## Exercise prompt
Copy word for word, and only, the lines below from the one with "C1: 22nF (GND, VDD) -> 22nF (MISO, VDD)" through the last.

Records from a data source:
· · ·

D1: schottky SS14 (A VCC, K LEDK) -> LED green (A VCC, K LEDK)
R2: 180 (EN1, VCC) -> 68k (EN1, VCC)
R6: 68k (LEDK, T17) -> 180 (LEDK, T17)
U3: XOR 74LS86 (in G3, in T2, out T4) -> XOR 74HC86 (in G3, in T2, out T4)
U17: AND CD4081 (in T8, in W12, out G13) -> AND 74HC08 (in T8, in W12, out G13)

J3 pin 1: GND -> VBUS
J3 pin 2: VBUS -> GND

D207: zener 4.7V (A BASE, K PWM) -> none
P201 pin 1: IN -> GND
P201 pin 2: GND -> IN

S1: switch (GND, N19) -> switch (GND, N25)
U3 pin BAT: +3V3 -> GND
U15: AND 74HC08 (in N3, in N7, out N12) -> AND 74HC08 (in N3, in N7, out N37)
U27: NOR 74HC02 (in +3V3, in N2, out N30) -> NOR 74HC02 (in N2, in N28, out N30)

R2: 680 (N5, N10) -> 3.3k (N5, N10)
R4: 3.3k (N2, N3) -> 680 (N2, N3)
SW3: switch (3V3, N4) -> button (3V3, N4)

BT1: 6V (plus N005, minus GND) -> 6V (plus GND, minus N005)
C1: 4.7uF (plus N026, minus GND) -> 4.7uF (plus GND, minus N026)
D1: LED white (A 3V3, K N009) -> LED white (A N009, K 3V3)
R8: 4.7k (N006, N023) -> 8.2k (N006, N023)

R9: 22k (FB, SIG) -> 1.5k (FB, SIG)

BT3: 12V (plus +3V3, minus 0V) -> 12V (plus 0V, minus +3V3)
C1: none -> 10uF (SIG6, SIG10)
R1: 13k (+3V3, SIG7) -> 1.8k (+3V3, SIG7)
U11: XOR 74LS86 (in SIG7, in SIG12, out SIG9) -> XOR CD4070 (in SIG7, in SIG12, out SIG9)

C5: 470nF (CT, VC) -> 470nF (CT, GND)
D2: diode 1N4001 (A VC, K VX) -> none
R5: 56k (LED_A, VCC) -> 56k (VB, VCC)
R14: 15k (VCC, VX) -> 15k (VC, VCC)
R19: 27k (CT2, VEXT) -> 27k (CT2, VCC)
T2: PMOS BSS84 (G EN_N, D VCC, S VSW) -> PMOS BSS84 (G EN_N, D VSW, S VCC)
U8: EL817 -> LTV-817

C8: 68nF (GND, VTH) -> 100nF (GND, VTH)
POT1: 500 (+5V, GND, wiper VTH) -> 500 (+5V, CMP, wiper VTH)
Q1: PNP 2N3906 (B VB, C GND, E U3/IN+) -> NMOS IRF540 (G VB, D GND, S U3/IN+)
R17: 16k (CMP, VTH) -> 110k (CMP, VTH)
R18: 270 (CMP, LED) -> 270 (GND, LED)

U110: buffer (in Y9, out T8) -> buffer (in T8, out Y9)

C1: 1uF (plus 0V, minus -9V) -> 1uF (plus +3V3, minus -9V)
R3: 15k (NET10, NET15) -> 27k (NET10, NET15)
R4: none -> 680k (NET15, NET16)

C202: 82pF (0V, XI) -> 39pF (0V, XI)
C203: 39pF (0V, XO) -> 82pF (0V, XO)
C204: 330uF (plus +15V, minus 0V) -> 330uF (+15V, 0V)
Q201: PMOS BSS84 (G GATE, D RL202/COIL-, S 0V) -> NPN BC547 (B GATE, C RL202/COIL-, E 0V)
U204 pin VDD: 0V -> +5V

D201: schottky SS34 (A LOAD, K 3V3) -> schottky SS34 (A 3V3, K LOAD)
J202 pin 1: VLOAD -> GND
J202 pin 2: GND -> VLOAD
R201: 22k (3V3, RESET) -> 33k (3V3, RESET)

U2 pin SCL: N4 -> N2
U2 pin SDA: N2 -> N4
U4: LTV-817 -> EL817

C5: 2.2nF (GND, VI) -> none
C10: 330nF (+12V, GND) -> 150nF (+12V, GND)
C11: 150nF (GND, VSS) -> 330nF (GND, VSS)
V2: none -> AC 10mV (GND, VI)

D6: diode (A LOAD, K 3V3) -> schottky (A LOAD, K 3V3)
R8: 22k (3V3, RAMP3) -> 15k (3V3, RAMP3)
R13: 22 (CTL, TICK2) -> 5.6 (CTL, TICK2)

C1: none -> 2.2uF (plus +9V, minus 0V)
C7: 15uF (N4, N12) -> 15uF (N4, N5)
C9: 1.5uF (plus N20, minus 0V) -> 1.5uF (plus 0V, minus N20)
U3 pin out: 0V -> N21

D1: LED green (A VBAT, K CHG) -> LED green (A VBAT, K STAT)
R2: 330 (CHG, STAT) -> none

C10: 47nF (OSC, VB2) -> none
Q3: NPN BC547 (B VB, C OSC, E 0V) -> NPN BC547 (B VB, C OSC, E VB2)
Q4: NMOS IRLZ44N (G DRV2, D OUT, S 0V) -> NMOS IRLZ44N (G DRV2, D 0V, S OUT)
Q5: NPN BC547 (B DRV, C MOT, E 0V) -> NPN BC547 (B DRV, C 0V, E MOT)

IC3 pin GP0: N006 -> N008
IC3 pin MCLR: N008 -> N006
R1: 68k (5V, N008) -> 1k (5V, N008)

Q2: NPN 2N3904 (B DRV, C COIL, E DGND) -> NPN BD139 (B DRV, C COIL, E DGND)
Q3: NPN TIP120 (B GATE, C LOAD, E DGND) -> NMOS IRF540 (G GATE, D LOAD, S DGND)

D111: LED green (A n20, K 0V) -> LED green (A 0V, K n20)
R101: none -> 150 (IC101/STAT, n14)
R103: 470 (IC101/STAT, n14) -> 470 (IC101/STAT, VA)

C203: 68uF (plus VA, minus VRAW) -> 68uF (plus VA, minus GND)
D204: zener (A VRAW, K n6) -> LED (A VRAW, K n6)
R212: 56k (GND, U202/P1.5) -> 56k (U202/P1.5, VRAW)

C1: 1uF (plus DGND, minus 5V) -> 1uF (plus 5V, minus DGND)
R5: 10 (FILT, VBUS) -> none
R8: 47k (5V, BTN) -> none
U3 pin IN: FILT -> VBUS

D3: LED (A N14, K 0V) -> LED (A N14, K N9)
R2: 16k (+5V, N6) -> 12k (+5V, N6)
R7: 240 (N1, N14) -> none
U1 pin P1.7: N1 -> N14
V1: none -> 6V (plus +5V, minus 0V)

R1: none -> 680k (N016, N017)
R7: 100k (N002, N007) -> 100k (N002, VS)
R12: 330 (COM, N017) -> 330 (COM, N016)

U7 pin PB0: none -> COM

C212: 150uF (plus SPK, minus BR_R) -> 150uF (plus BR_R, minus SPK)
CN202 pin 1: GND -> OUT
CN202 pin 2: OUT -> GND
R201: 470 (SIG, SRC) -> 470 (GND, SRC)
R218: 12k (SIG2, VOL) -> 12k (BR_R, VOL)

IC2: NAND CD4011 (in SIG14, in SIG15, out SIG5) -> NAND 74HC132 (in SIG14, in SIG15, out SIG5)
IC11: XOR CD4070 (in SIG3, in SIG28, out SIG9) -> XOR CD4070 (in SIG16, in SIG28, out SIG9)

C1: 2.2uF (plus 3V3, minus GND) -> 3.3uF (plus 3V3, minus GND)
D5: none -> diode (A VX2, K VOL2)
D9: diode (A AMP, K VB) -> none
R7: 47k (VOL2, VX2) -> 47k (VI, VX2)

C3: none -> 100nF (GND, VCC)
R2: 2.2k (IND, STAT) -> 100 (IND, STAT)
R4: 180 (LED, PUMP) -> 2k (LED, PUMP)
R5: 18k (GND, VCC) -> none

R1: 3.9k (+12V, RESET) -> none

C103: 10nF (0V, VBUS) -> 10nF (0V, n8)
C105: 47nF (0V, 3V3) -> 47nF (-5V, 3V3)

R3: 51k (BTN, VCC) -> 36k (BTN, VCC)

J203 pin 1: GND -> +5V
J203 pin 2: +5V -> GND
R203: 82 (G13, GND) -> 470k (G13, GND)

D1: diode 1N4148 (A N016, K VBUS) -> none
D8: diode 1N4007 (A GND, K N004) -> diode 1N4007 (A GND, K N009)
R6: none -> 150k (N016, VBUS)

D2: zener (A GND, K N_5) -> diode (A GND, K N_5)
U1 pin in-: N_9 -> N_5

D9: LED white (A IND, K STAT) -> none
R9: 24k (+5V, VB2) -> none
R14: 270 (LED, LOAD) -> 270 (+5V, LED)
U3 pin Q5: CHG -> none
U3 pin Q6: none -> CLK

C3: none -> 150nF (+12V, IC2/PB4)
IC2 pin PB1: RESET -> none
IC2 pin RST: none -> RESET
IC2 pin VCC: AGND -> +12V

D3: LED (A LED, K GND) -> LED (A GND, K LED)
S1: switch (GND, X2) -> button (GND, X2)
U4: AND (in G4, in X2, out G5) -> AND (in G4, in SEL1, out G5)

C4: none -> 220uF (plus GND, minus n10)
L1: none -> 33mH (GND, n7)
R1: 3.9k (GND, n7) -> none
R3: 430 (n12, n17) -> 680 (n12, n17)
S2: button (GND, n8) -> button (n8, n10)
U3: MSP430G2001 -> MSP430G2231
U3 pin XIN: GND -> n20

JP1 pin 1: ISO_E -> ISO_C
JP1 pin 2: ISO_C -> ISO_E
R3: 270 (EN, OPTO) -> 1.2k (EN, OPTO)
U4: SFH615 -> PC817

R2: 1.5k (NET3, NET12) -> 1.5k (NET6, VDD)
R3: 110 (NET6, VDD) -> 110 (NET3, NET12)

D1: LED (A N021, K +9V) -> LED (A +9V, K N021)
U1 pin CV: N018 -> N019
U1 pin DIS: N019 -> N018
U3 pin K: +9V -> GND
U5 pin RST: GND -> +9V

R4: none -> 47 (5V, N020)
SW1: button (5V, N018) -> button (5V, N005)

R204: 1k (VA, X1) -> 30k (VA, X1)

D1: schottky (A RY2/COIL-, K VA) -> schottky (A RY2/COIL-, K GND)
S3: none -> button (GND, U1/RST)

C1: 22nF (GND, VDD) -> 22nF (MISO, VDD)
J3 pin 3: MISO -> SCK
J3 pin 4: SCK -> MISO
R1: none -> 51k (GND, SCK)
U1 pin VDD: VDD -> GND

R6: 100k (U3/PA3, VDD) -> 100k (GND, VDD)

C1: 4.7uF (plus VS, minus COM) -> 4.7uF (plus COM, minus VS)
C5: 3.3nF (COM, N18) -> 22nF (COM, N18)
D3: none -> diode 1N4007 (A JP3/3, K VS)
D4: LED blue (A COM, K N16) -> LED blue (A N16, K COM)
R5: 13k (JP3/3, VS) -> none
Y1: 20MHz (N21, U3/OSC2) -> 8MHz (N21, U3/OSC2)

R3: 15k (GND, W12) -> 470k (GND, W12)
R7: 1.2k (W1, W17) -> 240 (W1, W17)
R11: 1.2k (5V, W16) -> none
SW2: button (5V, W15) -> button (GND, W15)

· · ·

## Exercise result
C1: 22nF (GND, VDD) -> 22nF (MISO, VDD)
J3 pin 3: MISO -> SCK
J3 pin 4: SCK -> MISO
R1: none -> 51k (GND, SCK)
U1 pin VDD: VDD -> GND

R6: 100k (U3/PA3, VDD) -> 100k (GND, VDD)

C1: 4.7uF (plus VS, minus COM) -> 4.7uF (plus COM, minus VS)
C5: 3.3nF (COM, N18) -> 22nF (COM, N18)
D3: none -> diode 1N4007 (A JP3/3, K VS)
D4: LED blue (A COM, K N16) -> LED blue (A N16, K COM)
R5: 13k (JP3/3, VS) -> none
Y1: 20MHz (N21, U3/OSC2) -> 8MHz (N21, U3/OSC2)

R3: 15k (GND, W12) -> 470k (GND, W12)
R7: 1.2k (W1, W17) -> 240 (W1, W17)
R11: 1.2k (5V, W16) -> none
SW2: button (5V, W15) -> button (GND, W15)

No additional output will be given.